# [How to complete this task]
What is needed is an exact repeat of the entries, with no pictures in it.

Source records:
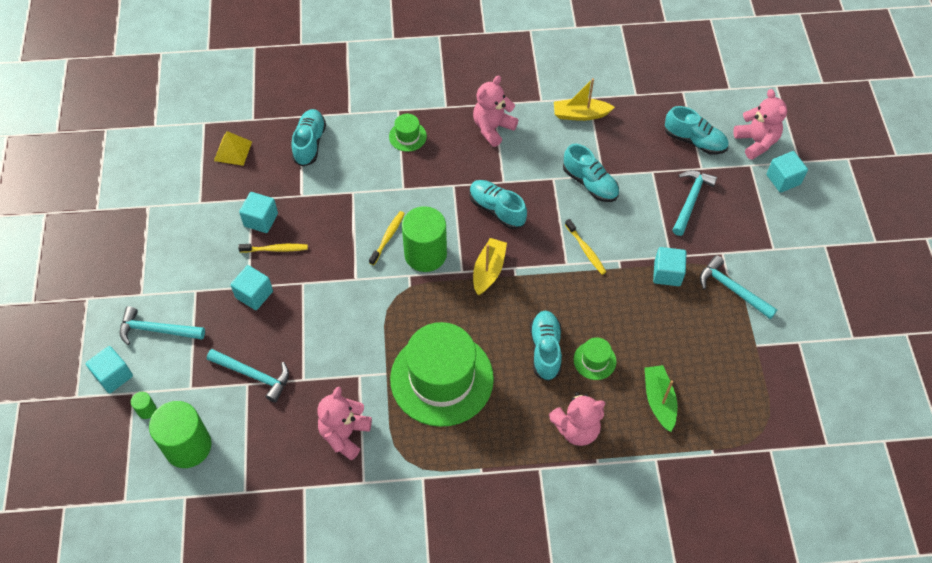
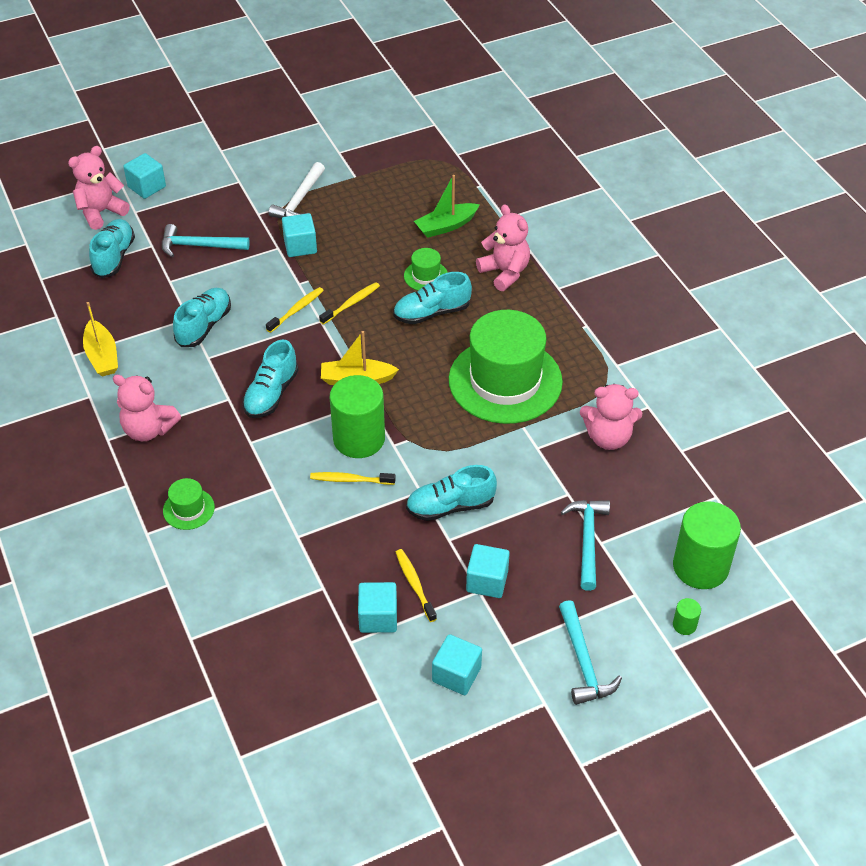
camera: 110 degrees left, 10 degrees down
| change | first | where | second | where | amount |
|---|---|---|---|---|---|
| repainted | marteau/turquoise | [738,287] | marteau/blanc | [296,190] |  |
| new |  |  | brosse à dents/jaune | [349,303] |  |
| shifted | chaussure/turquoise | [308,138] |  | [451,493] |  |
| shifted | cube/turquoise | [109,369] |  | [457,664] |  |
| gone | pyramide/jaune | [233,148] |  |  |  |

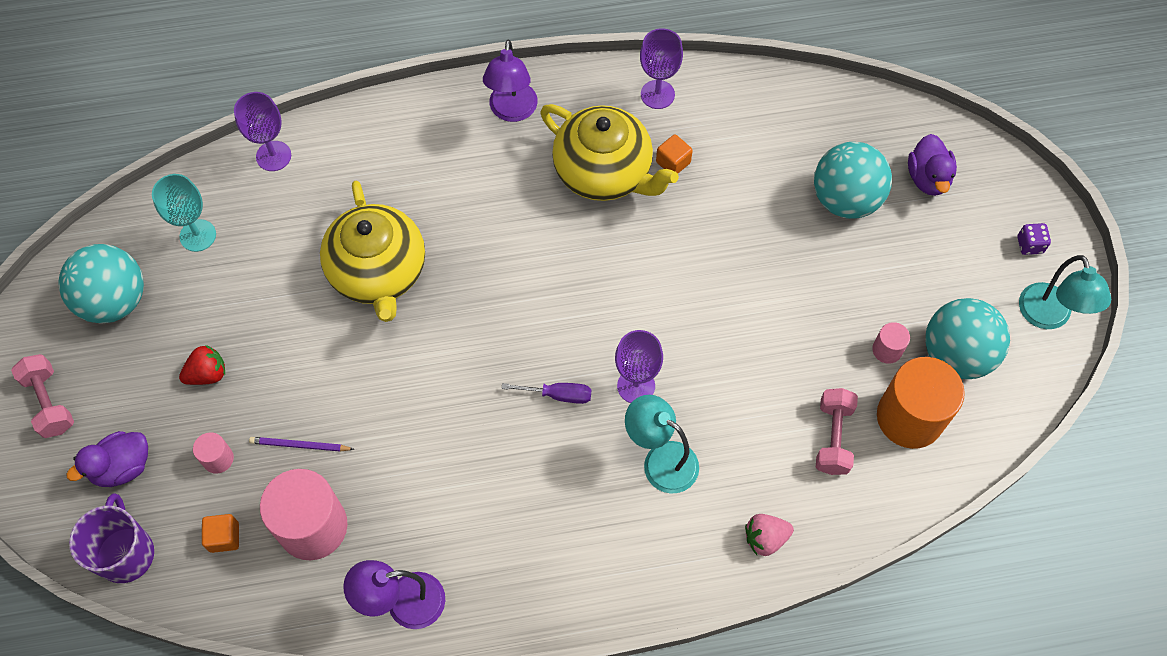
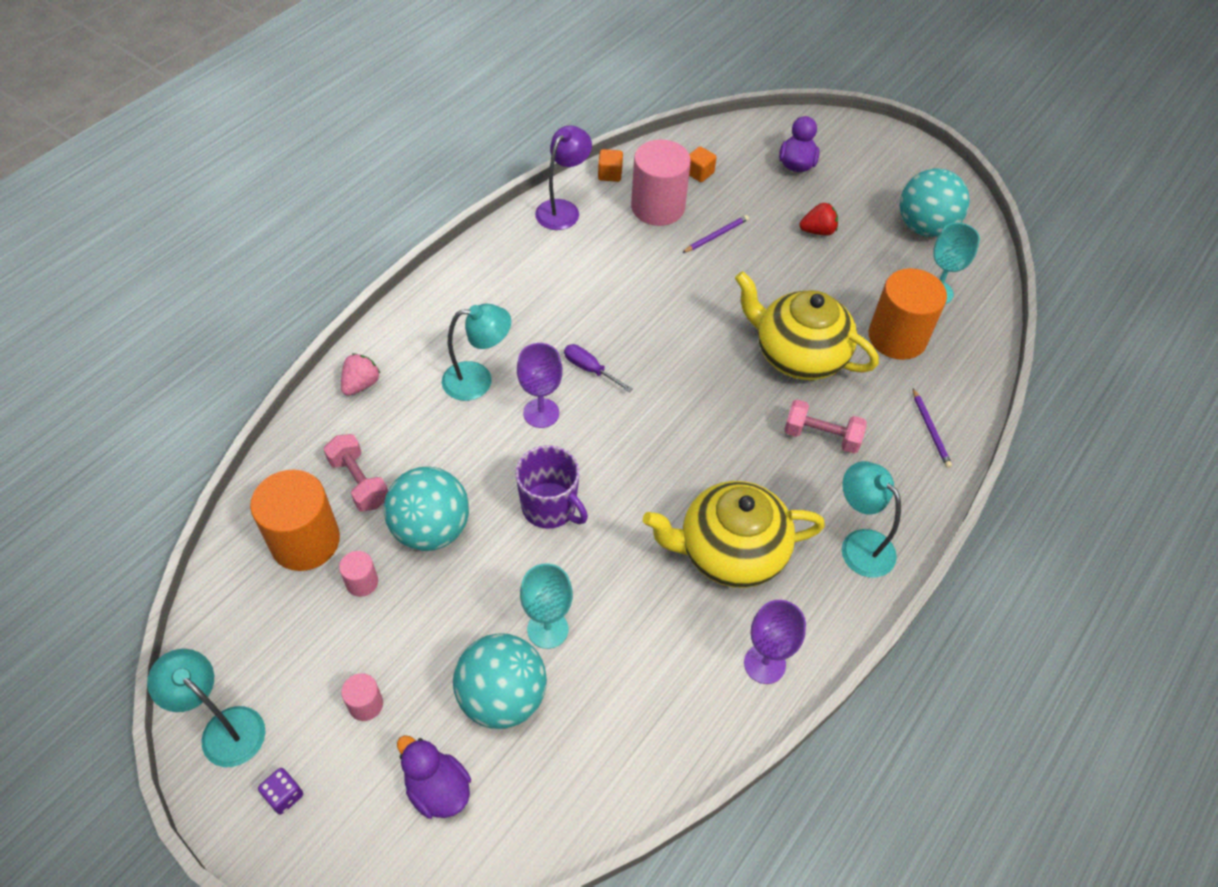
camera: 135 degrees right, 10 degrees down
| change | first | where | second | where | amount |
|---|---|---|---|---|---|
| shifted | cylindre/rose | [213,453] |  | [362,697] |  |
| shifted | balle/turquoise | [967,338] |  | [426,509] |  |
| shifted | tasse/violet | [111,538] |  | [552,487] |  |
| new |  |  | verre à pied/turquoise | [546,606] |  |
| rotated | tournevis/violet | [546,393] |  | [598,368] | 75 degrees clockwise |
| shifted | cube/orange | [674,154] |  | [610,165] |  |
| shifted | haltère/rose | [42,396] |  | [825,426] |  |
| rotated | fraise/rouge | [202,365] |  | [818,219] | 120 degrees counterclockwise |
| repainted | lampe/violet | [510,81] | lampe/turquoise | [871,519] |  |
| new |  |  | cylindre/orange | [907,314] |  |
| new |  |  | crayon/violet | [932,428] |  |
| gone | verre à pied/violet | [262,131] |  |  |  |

# [Task answer]
camera: 110 degrees left, 10 degrees down
| change | first | where | second | where | amount |
|---|---|---|---|---|---|
| repainted | marteau/turquoise | [738,287] | marteau/blanc | [296,190] |  |
| new |  |  | brosse à dents/jaune | [349,303] |  |
| shifted | chaussure/turquoise | [308,138] |  | [451,493] |  |
| shifted | cube/turquoise | [109,369] |  | [457,664] |  |
| gone | pyramide/jaune | [233,148] |  |  |  |

camera: 135 degrees right, 10 degrees down
| change | first | where | second | where | amount |
|---|---|---|---|---|---|
| shifted | cylindre/rose | [213,453] |  | [362,697] |  |
| shifted | balle/turquoise | [967,338] |  | [426,509] |  |
| shifted | tasse/violet | [111,538] |  | [552,487] |  |
| new |  |  | verre à pied/turquoise | [546,606] |  |
| rotated | tournevis/violet | [546,393] |  | [598,368] | 75 degrees clockwise |
| shifted | cube/orange | [674,154] |  | [610,165] |  |
| shifted | haltère/rose | [42,396] |  | [825,426] |  |
| rotated | fraise/rouge | [202,365] |  | [818,219] | 120 degrees counterclockwise |
| repainted | lampe/violet | [510,81] | lampe/turquoise | [871,519] |  |
| new |  |  | cylindre/orange | [907,314] |  |
| new |  |  | crayon/violet | [932,428] |  |
| gone | verre à pied/violet | [262,131] |  |  |  |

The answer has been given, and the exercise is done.